What you will do> Lines from the beginning of the entries up to and including the one with "JP201 pin 2: GND -> none" must be duplicated word for word; leave out all others.

Record set>
________________
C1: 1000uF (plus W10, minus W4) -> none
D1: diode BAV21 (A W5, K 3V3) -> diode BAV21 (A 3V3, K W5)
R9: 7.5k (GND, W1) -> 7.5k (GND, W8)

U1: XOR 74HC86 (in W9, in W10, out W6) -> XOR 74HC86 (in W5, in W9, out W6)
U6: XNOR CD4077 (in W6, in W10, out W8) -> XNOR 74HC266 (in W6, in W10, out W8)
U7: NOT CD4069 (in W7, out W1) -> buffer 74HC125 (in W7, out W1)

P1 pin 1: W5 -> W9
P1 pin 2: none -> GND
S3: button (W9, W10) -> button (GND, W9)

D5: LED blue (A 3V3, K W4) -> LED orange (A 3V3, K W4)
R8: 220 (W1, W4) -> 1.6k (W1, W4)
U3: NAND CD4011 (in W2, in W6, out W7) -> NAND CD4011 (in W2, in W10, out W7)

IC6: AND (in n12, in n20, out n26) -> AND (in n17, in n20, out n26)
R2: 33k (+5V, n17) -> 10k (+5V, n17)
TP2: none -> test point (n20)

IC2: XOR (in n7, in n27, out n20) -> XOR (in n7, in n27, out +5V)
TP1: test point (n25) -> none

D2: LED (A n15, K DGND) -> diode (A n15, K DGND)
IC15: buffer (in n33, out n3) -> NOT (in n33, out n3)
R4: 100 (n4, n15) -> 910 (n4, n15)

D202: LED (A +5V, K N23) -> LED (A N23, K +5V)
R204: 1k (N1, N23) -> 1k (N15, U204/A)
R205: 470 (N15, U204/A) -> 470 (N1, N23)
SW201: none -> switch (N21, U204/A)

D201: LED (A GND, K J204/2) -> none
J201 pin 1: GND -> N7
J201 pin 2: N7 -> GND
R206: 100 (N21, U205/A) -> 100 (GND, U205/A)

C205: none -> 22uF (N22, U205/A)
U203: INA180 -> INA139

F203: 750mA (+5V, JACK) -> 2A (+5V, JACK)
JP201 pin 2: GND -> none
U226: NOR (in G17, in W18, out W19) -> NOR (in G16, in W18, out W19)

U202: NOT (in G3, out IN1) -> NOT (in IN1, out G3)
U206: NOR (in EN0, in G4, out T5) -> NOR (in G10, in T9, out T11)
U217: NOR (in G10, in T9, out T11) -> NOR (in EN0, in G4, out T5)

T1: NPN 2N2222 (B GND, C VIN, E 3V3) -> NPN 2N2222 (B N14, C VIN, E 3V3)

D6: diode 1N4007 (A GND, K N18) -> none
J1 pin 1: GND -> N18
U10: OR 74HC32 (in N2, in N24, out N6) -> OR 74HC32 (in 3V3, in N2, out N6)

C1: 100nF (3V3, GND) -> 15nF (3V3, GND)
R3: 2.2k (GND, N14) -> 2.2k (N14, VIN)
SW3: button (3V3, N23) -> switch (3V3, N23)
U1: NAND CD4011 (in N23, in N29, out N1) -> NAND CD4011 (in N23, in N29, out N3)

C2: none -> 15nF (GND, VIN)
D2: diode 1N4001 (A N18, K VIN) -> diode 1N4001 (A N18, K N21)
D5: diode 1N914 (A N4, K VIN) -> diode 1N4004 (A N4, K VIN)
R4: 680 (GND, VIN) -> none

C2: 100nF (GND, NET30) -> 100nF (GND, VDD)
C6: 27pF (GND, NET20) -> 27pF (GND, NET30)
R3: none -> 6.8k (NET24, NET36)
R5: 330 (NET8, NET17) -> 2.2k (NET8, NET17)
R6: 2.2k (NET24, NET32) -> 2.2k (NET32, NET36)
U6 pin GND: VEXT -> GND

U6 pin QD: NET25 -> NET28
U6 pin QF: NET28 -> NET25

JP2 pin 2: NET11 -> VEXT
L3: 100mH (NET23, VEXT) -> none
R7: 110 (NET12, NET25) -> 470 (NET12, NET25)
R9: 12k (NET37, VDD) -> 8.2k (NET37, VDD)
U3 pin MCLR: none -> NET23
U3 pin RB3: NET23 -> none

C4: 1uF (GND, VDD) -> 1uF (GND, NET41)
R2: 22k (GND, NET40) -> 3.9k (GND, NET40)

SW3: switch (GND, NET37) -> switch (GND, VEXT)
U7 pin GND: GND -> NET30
________________
Answer to this task>
C1: 1000uF (plus W10, minus W4) -> none
D1: diode BAV21 (A W5, K 3V3) -> diode BAV21 (A 3V3, K W5)
R9: 7.5k (GND, W1) -> 7.5k (GND, W8)

U1: XOR 74HC86 (in W9, in W10, out W6) -> XOR 74HC86 (in W5, in W9, out W6)
U6: XNOR CD4077 (in W6, in W10, out W8) -> XNOR 74HC266 (in W6, in W10, out W8)
U7: NOT CD4069 (in W7, out W1) -> buffer 74HC125 (in W7, out W1)

P1 pin 1: W5 -> W9
P1 pin 2: none -> GND
S3: button (W9, W10) -> button (GND, W9)

D5: LED blue (A 3V3, K W4) -> LED orange (A 3V3, K W4)
R8: 220 (W1, W4) -> 1.6k (W1, W4)
U3: NAND CD4011 (in W2, in W6, out W7) -> NAND CD4011 (in W2, in W10, out W7)

IC6: AND (in n12, in n20, out n26) -> AND (in n17, in n20, out n26)
R2: 33k (+5V, n17) -> 10k (+5V, n17)
TP2: none -> test point (n20)

IC2: XOR (in n7, in n27, out n20) -> XOR (in n7, in n27, out +5V)
TP1: test point (n25) -> none

D2: LED (A n15, K DGND) -> diode (A n15, K DGND)
IC15: buffer (in n33, out n3) -> NOT (in n33, out n3)
R4: 100 (n4, n15) -> 910 (n4, n15)

D202: LED (A +5V, K N23) -> LED (A N23, K +5V)
R204: 1k (N1, N23) -> 1k (N15, U204/A)
R205: 470 (N15, U204/A) -> 470 (N1, N23)
SW201: none -> switch (N21, U204/A)

D201: LED (A GND, K J204/2) -> none
J201 pin 1: GND -> N7
J201 pin 2: N7 -> GND
R206: 100 (N21, U205/A) -> 100 (GND, U205/A)

C205: none -> 22uF (N22, U205/A)
U203: INA180 -> INA139

F203: 750mA (+5V, JACK) -> 2A (+5V, JACK)
JP201 pin 2: GND -> none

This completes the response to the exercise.